Your task
Only the lines below, from the one with "R4: 15 (3V3, NET5) -> 15 (GND, NET5)" through the one with "R5: 33k (BUF, MIC) -> 33k (INV, MIC)", are to be written out, exactly.

Available records
==================================================
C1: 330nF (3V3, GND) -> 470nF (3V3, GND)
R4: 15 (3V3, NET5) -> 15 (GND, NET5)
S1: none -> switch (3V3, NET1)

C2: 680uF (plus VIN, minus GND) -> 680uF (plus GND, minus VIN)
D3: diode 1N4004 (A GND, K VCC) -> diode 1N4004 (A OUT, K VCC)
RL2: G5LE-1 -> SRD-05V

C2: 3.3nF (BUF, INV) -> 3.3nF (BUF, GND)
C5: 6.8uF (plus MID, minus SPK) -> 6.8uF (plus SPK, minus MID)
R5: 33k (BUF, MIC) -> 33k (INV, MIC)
==================================================
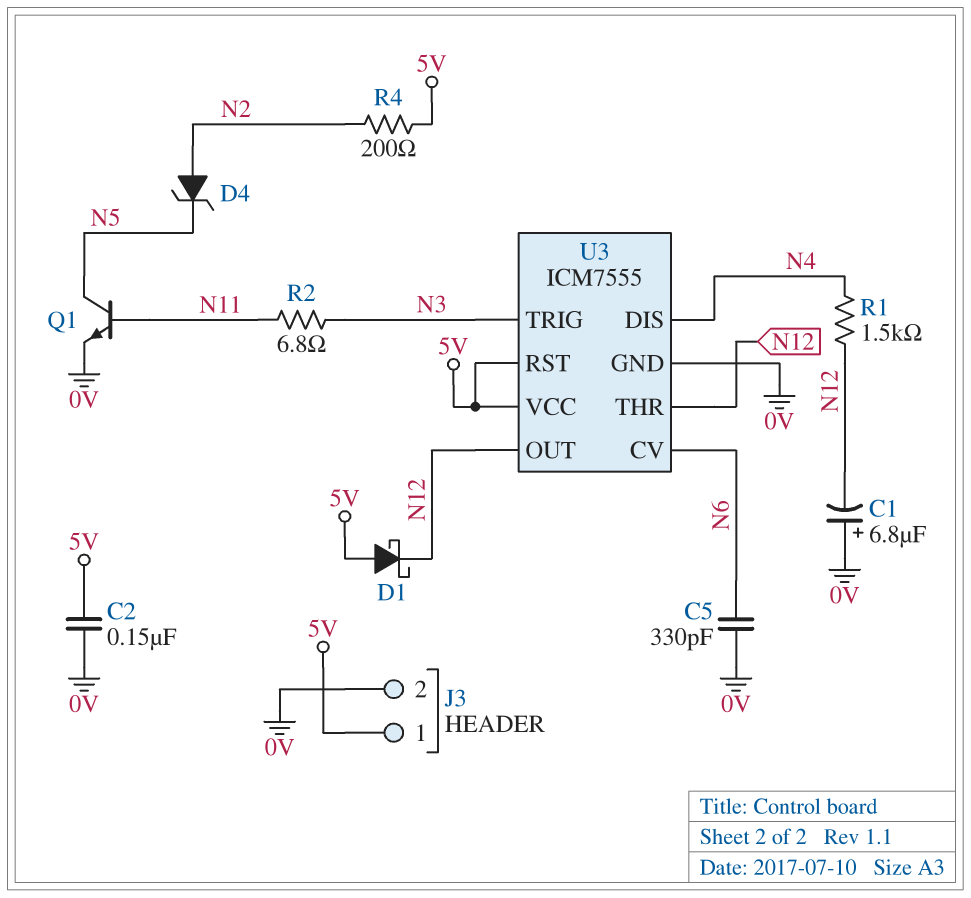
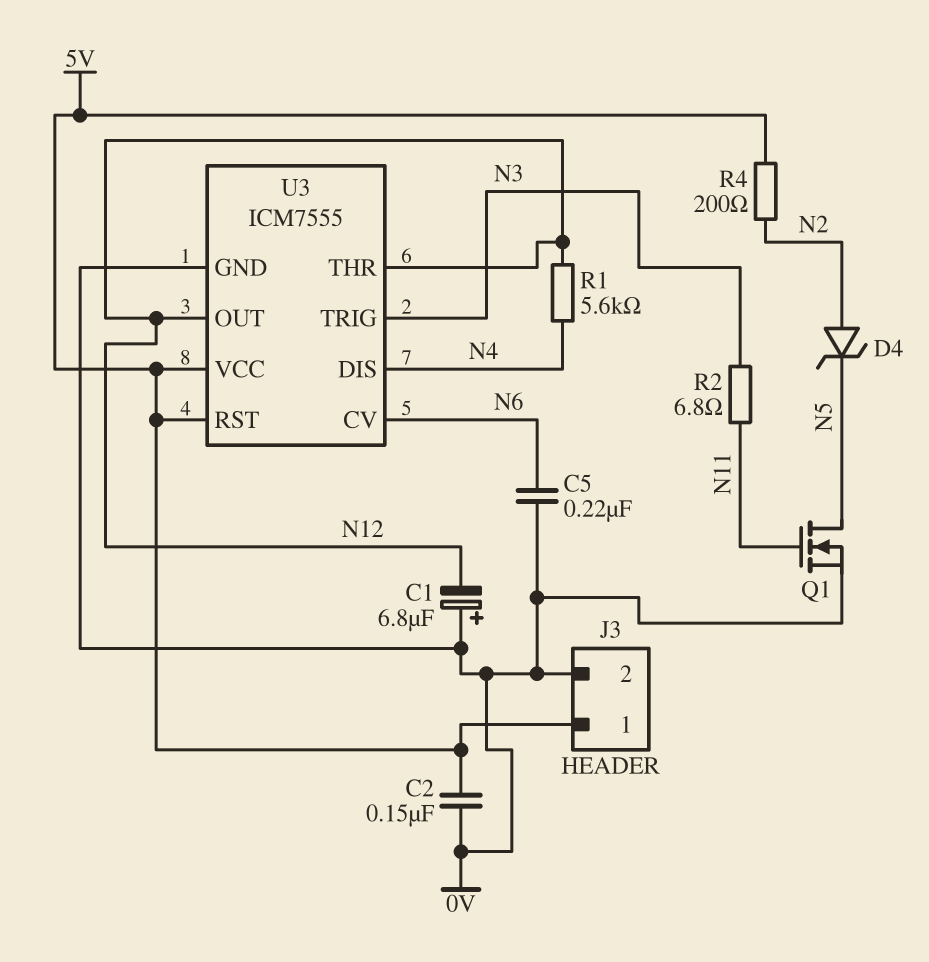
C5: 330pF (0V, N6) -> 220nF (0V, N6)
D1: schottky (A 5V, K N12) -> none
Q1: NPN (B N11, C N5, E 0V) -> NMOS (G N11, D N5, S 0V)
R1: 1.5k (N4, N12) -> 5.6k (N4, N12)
==================================================
Expected answer
R4: 15 (3V3, NET5) -> 15 (GND, NET5)
S1: none -> switch (3V3, NET1)

C2: 680uF (plus VIN, minus GND) -> 680uF (plus GND, minus VIN)
D3: diode 1N4004 (A GND, K VCC) -> diode 1N4004 (A OUT, K VCC)
RL2: G5LE-1 -> SRD-05V

C2: 3.3nF (BUF, INV) -> 3.3nF (BUF, GND)
C5: 6.8uF (plus MID, minus SPK) -> 6.8uF (plus SPK, minus MID)
R5: 33k (BUF, MIC) -> 33k (INV, MIC)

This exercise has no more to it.